(Scene image comparisons)
================
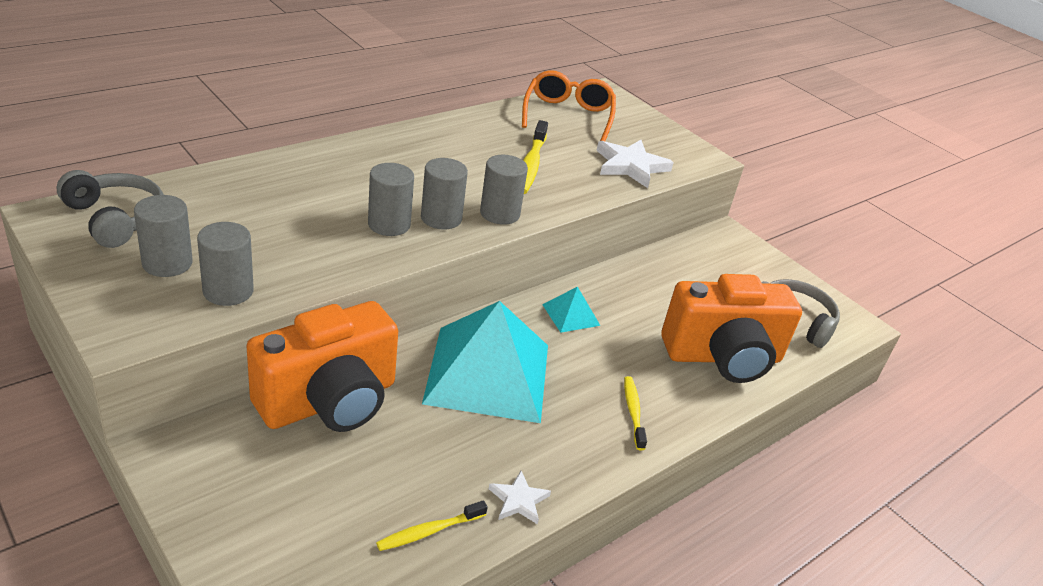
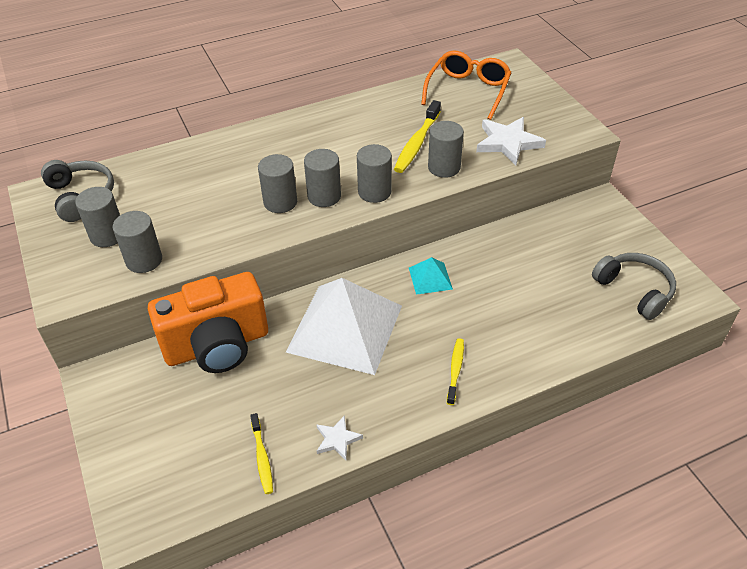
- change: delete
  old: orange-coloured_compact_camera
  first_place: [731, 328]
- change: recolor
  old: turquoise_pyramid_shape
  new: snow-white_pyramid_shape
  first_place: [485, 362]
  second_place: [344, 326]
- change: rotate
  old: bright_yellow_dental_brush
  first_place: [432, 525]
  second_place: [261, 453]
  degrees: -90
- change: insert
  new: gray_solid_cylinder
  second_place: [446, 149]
================
■ YOUR OBJECTIVE: Set down nothing but the lines from the one containing "- change: rotate" through the final line above, exactly as written.

■ REPLY TO THE TASK:
- change: rotate
  old: bright_yellow_dental_brush
  first_place: [432, 525]
  second_place: [261, 453]
  degrees: -90
- change: insert
  new: gray_solid_cylinder
  second_place: [446, 149]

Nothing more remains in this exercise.